- **What to produce**
When you reach the line with "- moved: red_dumbbell [401, 481] to [543, 72]" in the data below, begin printing lines exactly, and stop once the line with "- replaced: orange_house" has been printed.

- **The data**
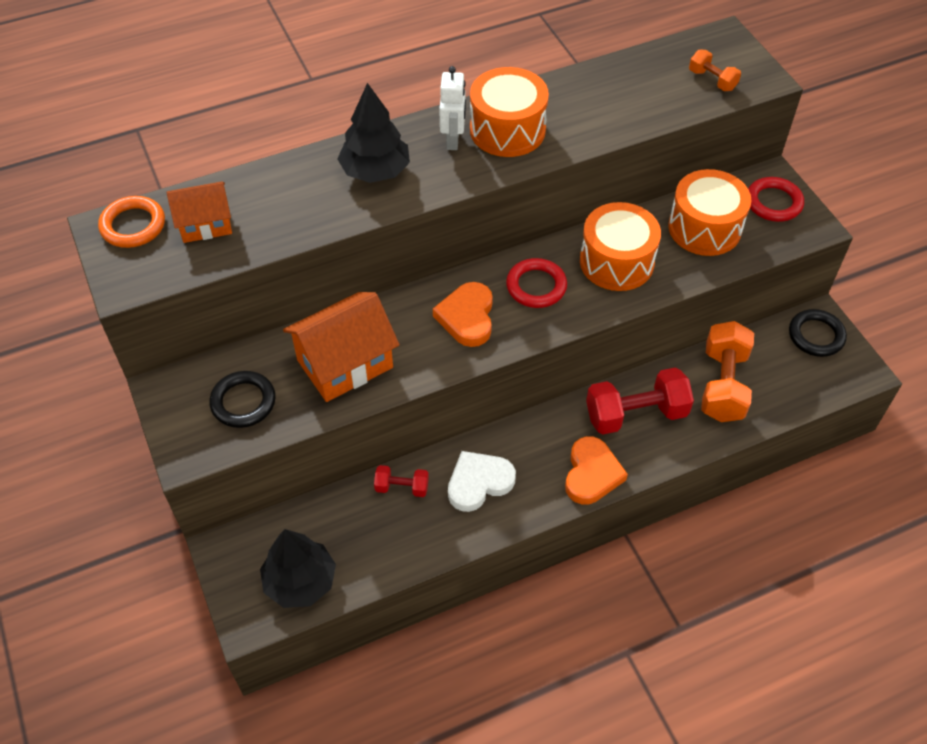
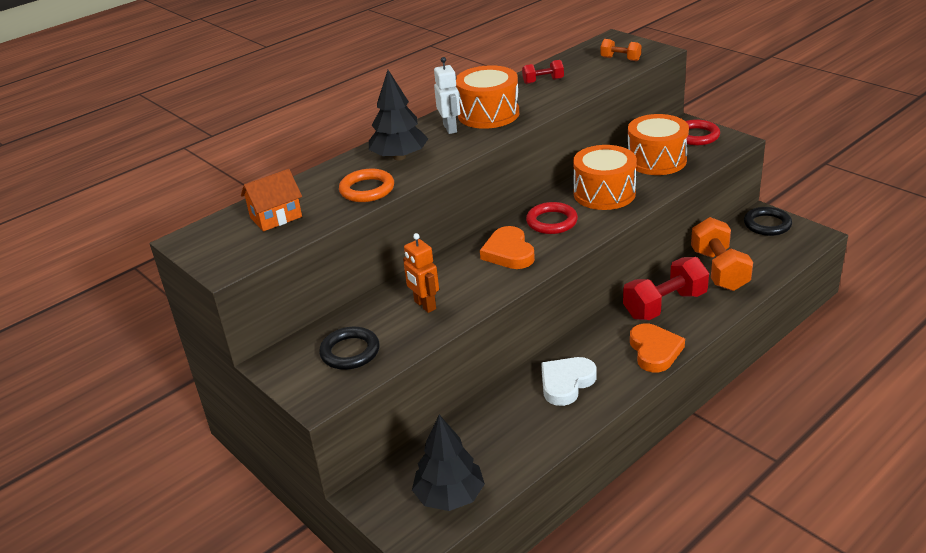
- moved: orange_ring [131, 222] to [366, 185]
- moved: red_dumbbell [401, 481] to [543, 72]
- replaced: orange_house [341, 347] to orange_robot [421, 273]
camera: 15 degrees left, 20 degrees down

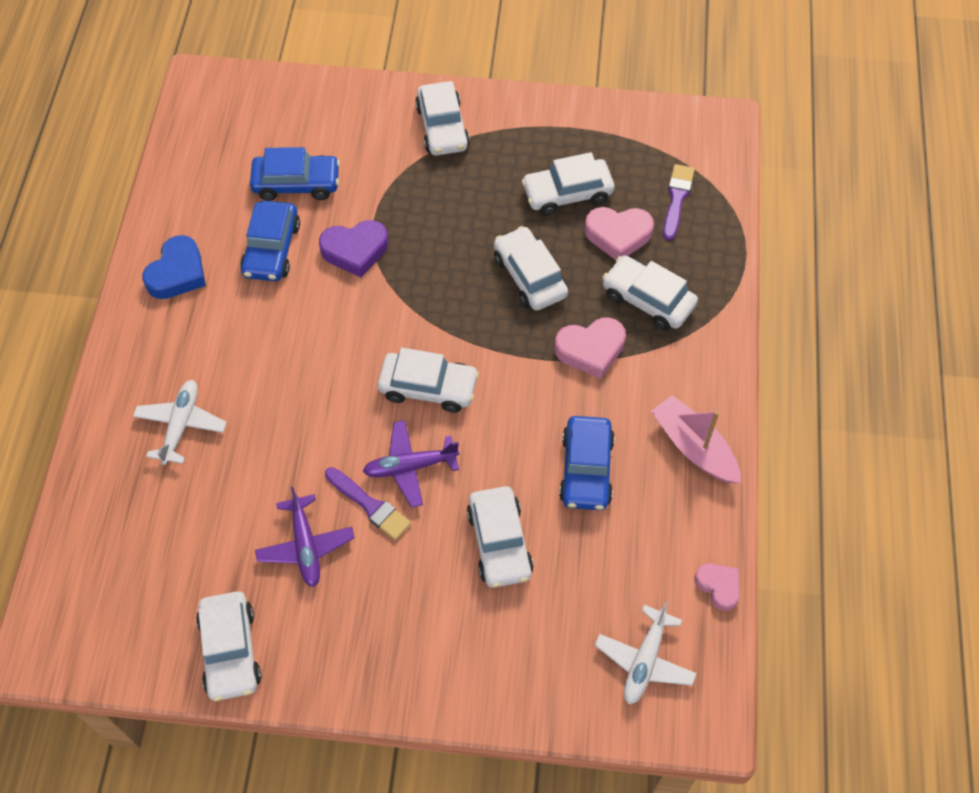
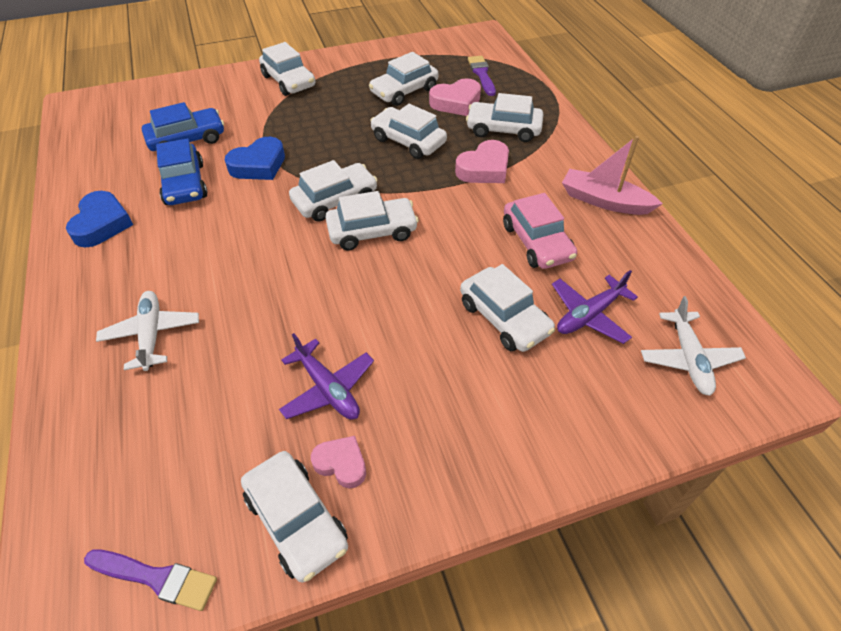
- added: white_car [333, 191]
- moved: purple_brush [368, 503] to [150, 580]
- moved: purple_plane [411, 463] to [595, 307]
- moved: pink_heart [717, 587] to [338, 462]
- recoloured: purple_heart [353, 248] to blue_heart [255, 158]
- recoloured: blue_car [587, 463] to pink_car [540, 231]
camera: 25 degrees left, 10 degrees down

...

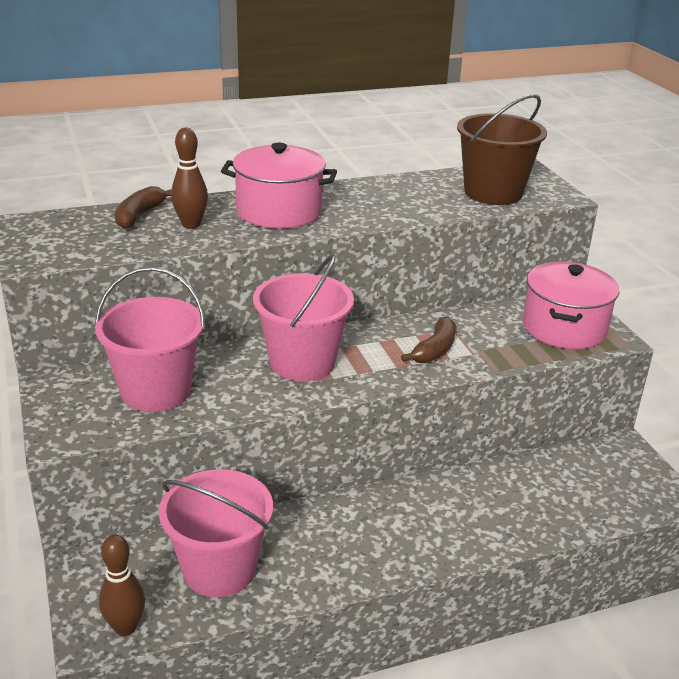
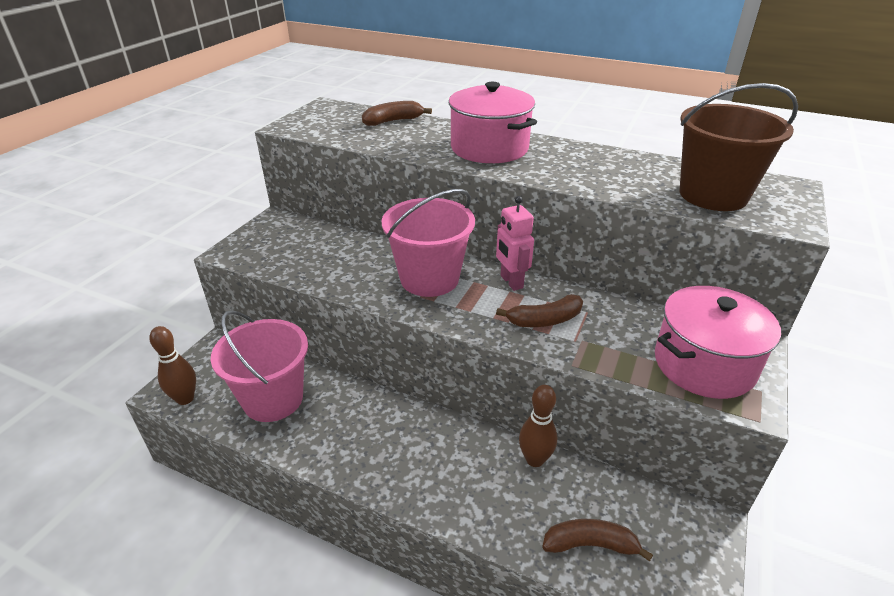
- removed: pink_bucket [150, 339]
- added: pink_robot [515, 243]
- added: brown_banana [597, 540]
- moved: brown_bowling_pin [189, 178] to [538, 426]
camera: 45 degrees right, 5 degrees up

...

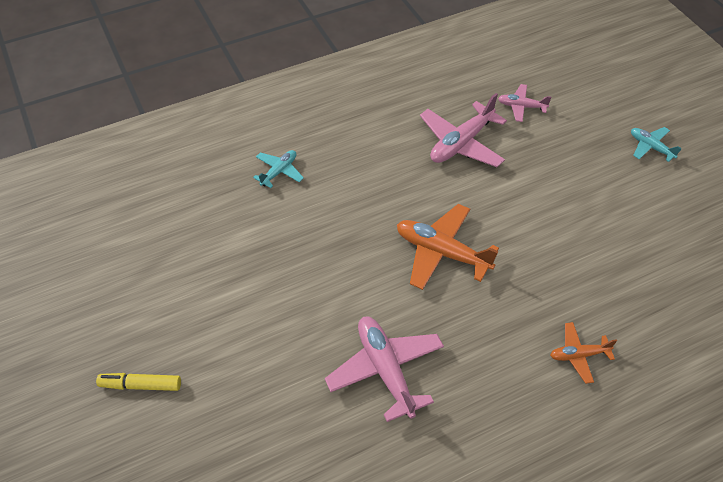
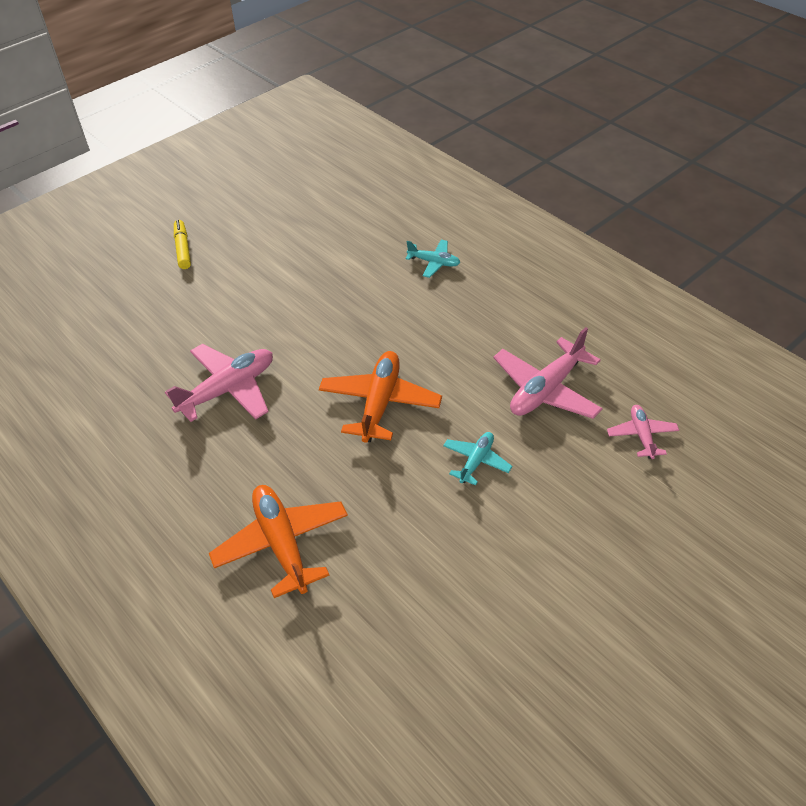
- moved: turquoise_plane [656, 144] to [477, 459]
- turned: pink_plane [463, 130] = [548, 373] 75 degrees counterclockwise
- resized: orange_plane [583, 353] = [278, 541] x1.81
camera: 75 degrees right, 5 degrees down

- **Written answer**
- moved: red_dumbbell [401, 481] to [543, 72]
- replaced: orange_house [341, 347] to orange_robot [421, 273]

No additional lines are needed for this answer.